(Detected change data)
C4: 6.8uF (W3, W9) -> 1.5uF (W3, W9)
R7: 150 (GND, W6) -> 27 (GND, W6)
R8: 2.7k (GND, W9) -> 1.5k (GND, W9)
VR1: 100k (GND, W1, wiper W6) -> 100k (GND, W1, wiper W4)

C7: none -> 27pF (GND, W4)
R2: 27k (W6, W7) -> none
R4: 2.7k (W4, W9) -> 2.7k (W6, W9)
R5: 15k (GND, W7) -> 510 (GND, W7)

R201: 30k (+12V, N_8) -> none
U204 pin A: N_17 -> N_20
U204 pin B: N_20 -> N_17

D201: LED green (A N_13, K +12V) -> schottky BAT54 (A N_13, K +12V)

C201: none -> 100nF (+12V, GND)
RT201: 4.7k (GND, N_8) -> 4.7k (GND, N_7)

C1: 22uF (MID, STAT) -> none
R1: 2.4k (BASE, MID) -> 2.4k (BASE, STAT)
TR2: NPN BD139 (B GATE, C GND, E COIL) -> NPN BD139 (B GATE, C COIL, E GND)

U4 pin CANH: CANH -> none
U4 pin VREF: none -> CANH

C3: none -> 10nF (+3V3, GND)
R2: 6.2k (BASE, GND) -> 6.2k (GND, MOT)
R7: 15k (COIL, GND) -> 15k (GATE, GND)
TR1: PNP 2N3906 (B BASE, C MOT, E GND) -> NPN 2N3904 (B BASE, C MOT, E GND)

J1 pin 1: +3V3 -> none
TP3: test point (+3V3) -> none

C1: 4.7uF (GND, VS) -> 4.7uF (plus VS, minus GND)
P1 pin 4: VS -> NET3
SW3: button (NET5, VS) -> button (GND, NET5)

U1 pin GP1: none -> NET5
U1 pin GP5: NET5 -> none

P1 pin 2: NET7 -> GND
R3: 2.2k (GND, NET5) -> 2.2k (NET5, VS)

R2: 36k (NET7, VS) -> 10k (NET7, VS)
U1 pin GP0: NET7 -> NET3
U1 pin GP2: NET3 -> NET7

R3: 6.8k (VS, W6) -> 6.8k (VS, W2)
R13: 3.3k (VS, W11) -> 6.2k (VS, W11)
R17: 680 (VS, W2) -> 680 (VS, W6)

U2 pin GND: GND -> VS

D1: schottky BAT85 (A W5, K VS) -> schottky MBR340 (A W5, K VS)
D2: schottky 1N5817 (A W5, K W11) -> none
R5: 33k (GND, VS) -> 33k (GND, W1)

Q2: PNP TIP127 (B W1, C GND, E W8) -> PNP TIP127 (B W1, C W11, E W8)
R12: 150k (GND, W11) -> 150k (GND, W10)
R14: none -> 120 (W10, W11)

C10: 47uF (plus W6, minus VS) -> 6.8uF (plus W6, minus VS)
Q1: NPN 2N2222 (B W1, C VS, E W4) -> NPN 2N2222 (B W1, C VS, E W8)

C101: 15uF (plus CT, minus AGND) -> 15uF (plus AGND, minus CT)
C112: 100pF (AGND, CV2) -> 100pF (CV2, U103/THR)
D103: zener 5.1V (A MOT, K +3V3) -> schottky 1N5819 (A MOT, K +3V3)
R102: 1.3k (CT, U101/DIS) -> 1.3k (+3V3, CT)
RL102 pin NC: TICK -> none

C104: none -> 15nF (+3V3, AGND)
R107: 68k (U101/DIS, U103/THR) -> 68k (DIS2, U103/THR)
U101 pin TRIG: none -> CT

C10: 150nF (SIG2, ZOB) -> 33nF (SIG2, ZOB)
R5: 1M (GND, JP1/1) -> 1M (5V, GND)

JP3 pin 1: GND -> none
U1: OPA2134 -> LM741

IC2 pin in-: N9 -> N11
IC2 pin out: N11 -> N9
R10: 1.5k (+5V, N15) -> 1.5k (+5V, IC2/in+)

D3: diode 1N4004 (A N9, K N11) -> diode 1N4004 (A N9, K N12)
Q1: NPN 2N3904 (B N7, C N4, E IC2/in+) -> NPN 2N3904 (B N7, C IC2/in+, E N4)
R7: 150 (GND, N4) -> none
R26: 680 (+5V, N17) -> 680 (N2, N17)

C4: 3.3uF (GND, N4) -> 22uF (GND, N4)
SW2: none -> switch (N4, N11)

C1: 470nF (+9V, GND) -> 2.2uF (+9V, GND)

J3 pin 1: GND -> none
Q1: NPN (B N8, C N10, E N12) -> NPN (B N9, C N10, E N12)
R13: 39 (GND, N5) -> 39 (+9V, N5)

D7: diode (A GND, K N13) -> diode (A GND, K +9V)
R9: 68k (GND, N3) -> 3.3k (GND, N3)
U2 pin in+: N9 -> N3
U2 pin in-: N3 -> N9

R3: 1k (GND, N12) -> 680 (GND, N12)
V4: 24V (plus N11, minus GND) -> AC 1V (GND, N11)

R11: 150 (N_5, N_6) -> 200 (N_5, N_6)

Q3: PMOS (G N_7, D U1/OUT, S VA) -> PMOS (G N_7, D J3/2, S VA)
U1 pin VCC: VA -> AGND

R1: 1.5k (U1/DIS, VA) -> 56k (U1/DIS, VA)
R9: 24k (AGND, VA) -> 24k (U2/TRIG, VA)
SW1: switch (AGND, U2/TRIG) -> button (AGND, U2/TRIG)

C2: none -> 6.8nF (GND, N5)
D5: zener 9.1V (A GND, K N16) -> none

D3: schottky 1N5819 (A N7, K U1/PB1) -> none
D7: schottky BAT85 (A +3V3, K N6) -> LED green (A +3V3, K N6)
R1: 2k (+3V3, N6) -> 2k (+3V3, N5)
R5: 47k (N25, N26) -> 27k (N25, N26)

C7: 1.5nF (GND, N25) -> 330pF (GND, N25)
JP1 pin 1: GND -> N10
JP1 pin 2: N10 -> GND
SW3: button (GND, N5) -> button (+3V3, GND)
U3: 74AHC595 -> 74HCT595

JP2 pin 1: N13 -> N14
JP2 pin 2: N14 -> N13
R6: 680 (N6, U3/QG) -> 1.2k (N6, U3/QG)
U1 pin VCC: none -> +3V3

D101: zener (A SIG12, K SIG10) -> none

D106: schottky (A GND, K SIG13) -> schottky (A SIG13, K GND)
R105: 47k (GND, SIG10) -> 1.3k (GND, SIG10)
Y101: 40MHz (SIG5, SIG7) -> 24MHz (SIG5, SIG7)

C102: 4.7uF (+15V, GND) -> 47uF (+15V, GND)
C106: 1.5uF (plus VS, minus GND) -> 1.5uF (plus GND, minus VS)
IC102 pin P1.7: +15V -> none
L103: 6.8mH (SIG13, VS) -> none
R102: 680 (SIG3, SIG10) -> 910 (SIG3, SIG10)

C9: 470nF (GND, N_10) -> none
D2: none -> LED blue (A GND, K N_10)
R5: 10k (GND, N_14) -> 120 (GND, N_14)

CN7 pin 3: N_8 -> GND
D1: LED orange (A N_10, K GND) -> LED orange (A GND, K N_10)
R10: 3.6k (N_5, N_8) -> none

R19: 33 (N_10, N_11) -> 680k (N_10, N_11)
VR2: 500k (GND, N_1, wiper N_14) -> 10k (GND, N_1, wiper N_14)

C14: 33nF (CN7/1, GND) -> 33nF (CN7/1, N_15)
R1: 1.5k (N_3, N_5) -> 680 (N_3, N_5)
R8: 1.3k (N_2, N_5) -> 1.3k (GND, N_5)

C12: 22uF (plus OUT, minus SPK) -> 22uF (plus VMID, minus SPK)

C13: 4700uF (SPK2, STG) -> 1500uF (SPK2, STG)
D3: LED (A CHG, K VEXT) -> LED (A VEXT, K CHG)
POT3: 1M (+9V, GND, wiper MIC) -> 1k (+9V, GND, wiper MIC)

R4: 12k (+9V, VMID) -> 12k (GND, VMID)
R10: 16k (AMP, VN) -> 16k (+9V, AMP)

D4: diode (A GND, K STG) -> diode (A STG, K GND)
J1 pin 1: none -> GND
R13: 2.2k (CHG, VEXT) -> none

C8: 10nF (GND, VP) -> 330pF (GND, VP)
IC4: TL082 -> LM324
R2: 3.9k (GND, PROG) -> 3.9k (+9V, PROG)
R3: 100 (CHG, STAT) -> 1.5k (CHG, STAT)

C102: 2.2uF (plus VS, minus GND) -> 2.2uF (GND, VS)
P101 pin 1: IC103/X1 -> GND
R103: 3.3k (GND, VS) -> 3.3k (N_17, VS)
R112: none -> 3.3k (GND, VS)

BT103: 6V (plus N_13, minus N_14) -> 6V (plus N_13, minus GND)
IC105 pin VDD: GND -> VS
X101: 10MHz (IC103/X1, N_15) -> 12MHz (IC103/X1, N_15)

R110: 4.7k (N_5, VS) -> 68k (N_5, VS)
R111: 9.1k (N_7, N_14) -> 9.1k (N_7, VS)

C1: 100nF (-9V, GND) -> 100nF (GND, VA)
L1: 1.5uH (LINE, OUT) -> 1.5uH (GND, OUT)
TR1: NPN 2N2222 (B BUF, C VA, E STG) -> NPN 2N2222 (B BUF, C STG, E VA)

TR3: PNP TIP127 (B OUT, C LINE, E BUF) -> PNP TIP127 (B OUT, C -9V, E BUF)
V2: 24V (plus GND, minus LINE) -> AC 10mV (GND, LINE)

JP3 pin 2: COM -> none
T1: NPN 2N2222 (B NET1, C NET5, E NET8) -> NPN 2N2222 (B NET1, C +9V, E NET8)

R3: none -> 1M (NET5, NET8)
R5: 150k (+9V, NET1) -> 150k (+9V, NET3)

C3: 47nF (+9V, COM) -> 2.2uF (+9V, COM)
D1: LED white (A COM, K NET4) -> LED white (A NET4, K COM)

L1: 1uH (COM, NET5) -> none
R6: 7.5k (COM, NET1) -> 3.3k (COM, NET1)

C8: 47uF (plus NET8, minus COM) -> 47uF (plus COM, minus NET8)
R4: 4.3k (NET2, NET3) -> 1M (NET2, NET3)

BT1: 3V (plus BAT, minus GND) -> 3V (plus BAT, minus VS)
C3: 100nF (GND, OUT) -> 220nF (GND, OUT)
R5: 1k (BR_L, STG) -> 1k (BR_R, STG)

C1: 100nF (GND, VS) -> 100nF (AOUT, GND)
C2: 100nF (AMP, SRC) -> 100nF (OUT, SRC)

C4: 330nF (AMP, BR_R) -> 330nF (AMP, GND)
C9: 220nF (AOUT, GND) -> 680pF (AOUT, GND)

### Prompt
Set down precisely the lines above between the line holding "R1: 1.5k (U1/DIS, VA) -> 56k (U1/DIS, VA)" and the line holding "D7: schottky BAT85", inclusive, and nothing beyond them.

### Exercise response
R1: 1.5k (U1/DIS, VA) -> 56k (U1/DIS, VA)
R9: 24k (AGND, VA) -> 24k (U2/TRIG, VA)
SW1: switch (AGND, U2/TRIG) -> button (AGND, U2/TRIG)

C2: none -> 6.8nF (GND, N5)
D5: zener 9.1V (A GND, K N16) -> none

D3: schottky 1N5819 (A N7, K U1/PB1) -> none
D7: schottky BAT85 (A +3V3, K N6) -> LED green (A +3V3, K N6)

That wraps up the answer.